WORK REQUEST | Make an exact copy of the records, omitting all images.

THE DATA |

◆ ◆ ◆ ◆

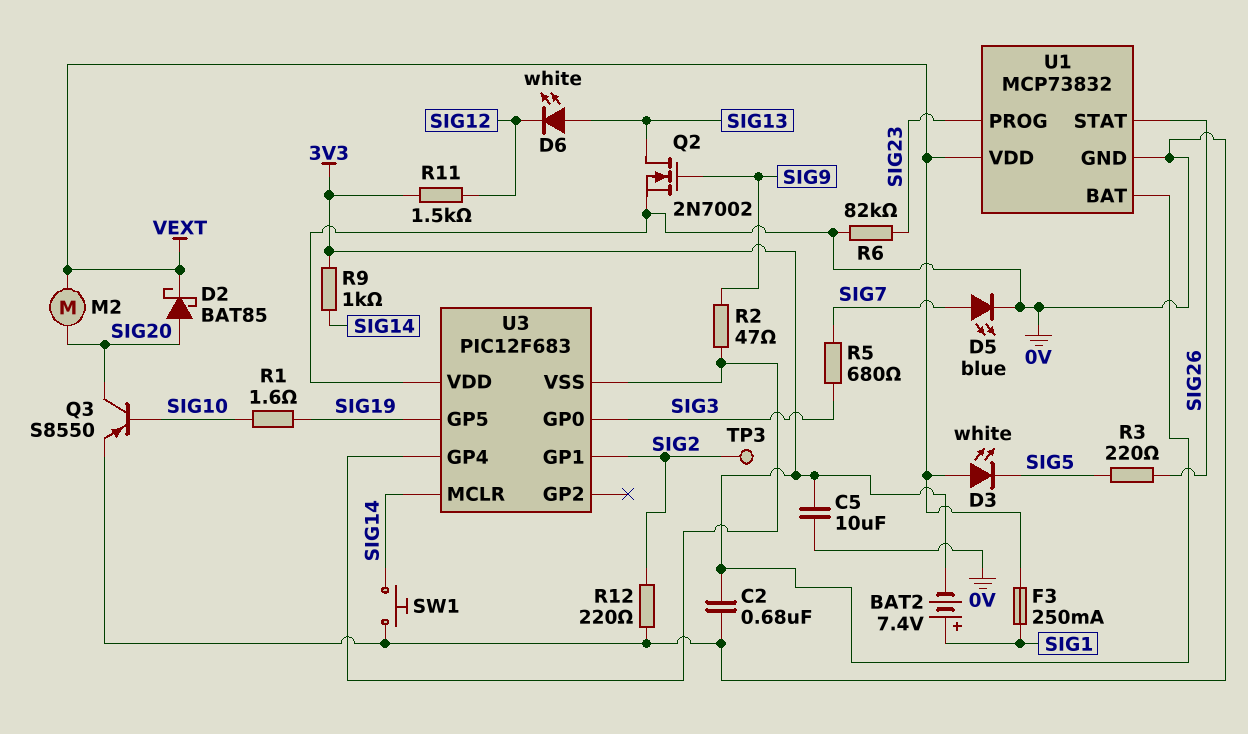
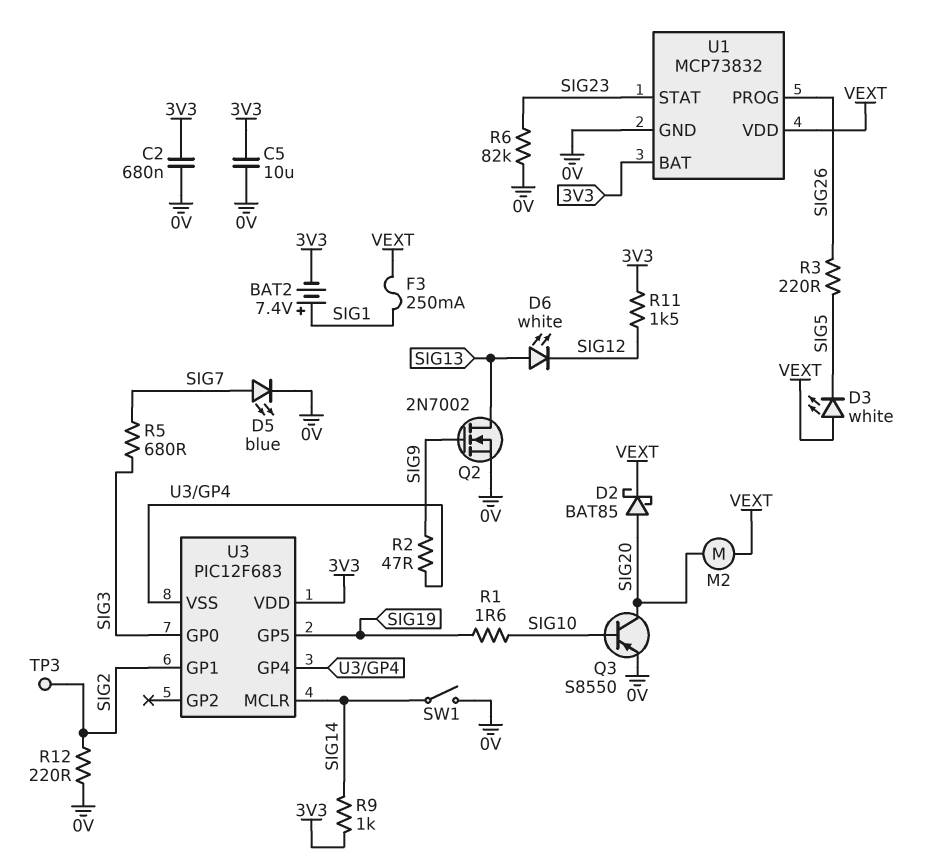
SW1: button (0V, SIG14) -> switch (0V, SIG14)
U1 pin PROG: SIG23 -> SIG26
U1 pin STAT: SIG26 -> SIG23
U3 pin VDD: 0V -> 3V3

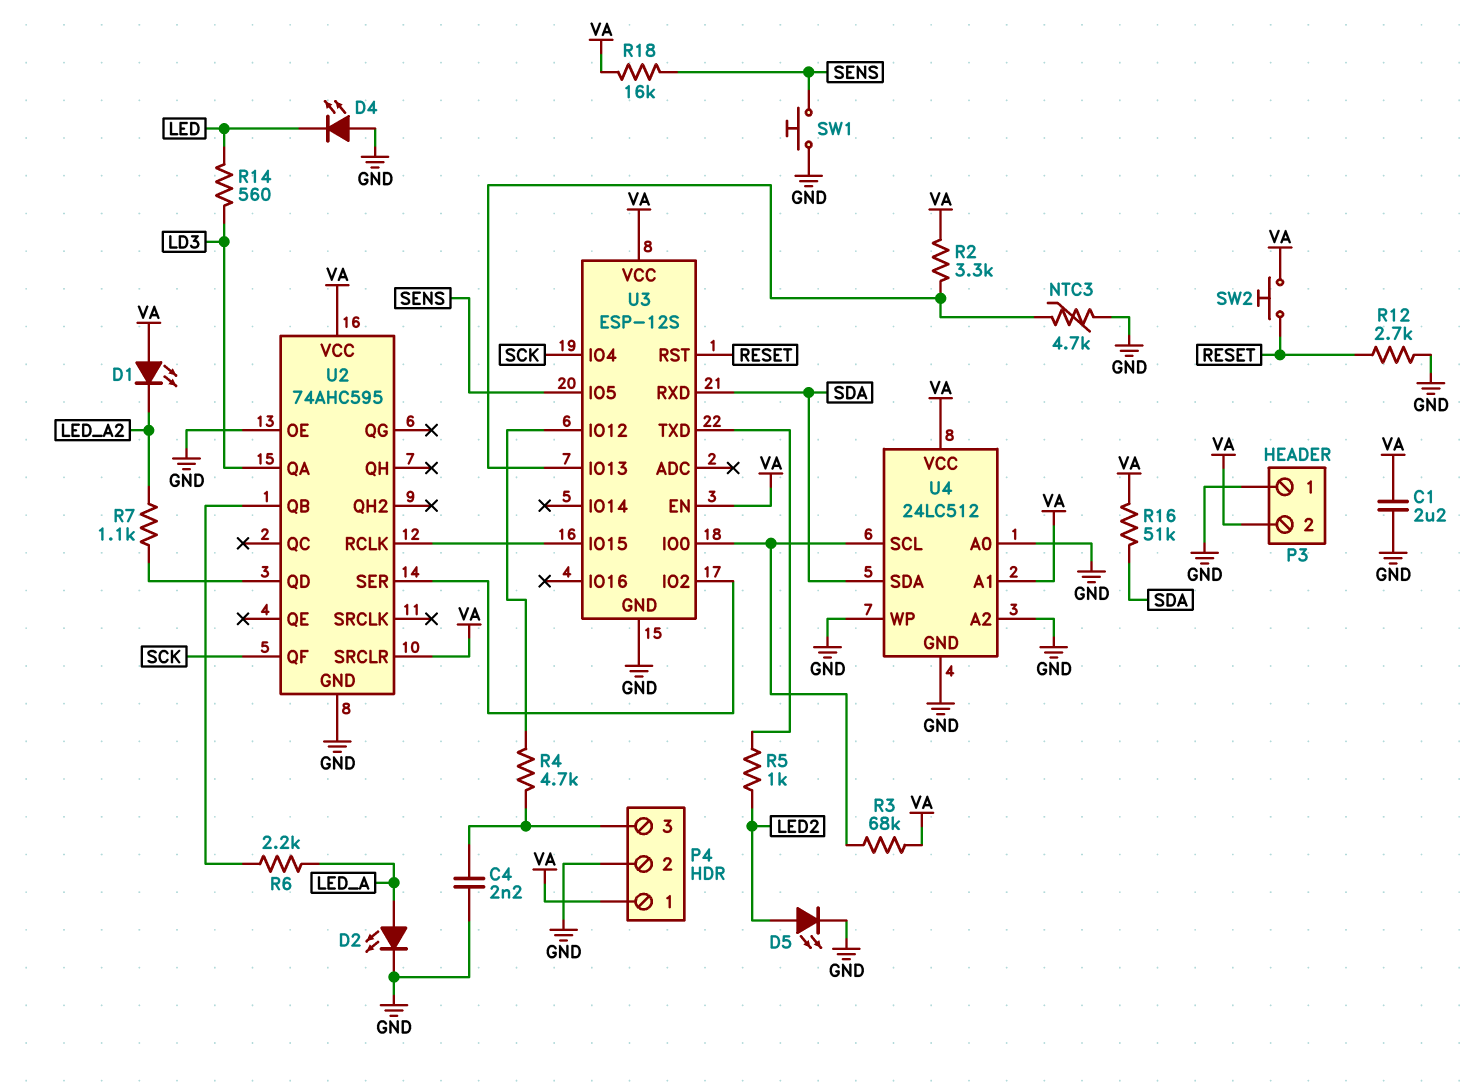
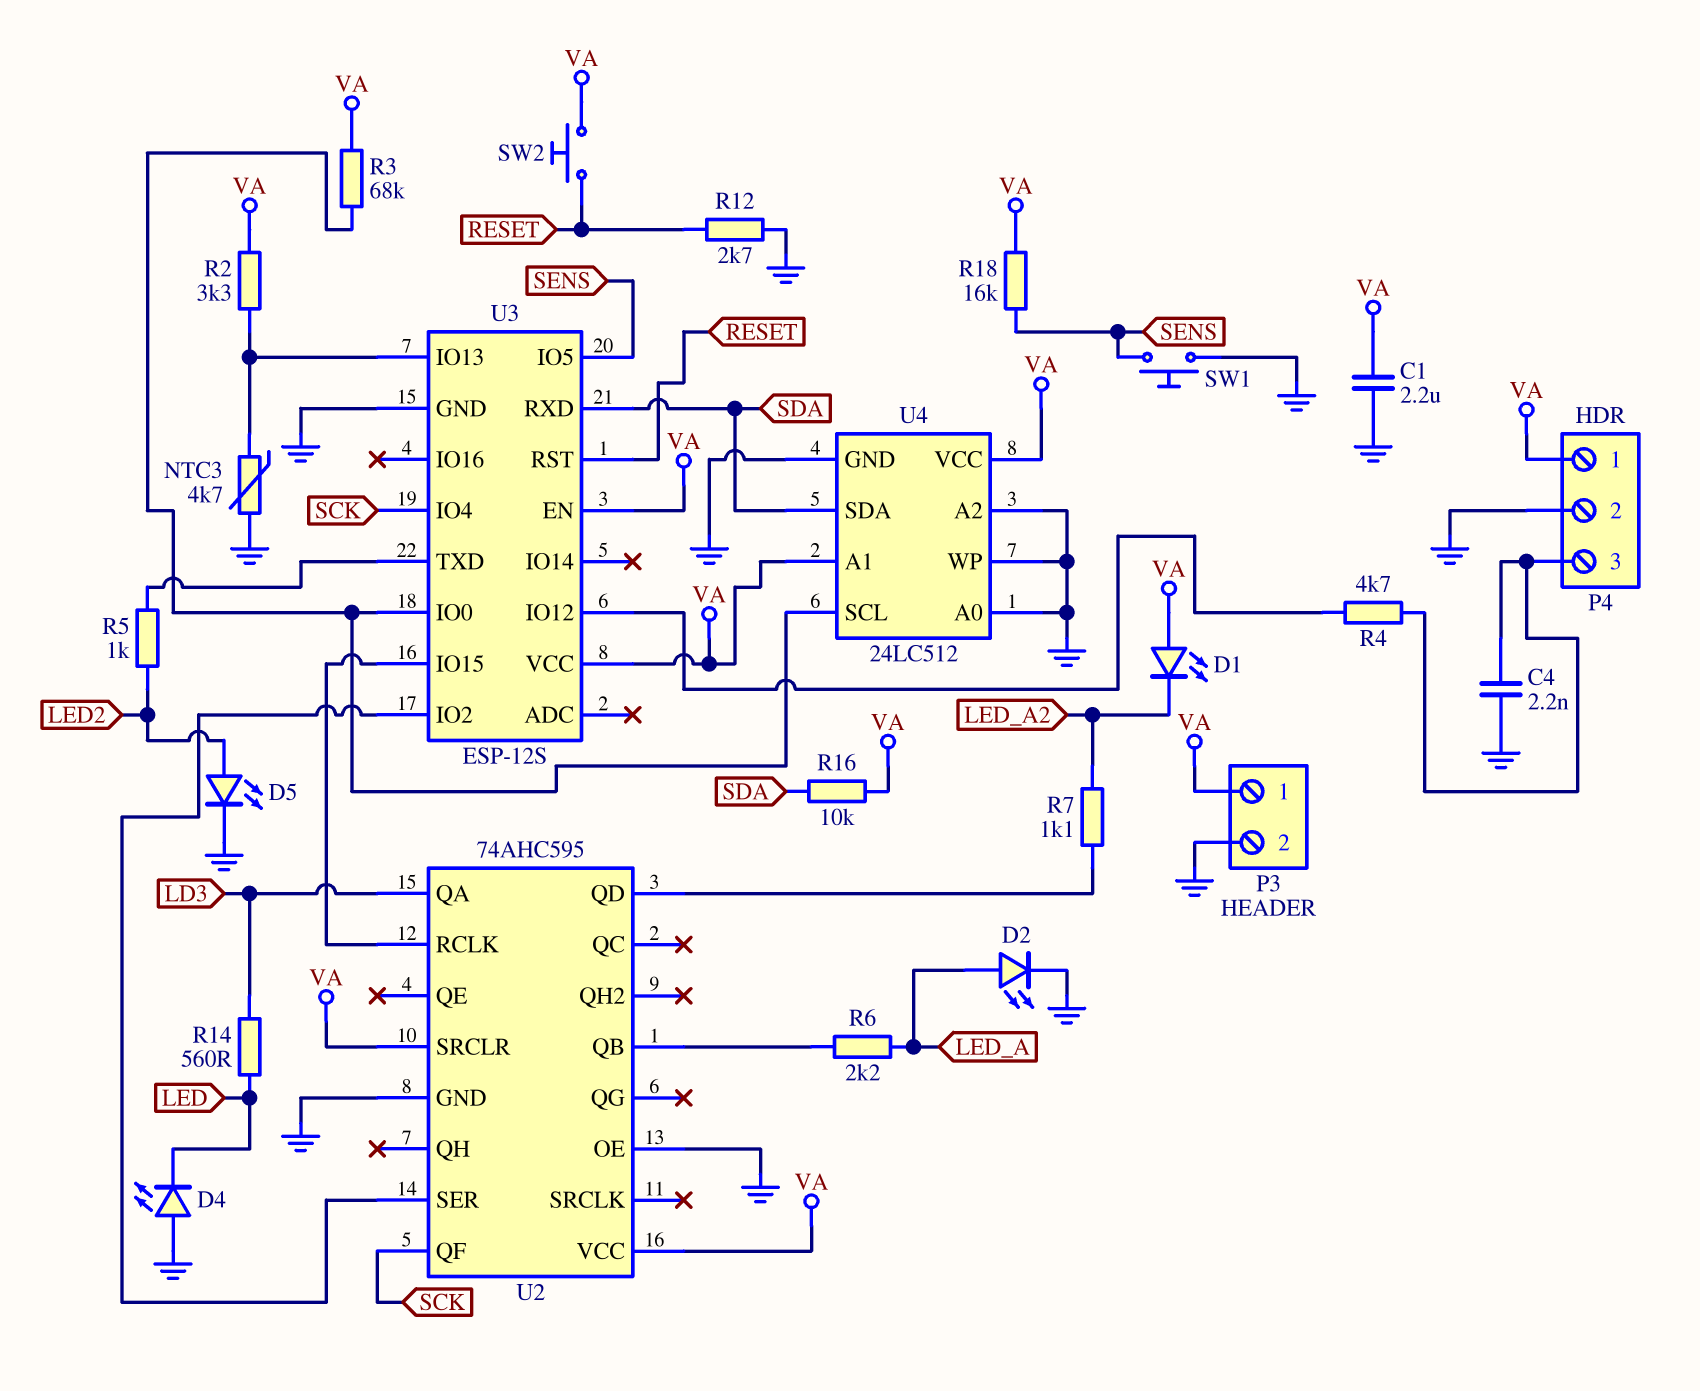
P3 pin 1: GND -> VA
P3 pin 2: VA -> GND
R16: 51k (SDA, VA) -> 10k (SDA, VA)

◆ ◆ ◆ ◆

WRITTEN SOLUTION |
SW1: button (0V, SIG14) -> switch (0V, SIG14)
U1 pin PROG: SIG23 -> SIG26
U1 pin STAT: SIG26 -> SIG23
U3 pin VDD: 0V -> 3V3

P3 pin 1: GND -> VA
P3 pin 2: VA -> GND
R16: 51k (SDA, VA) -> 10k (SDA, VA)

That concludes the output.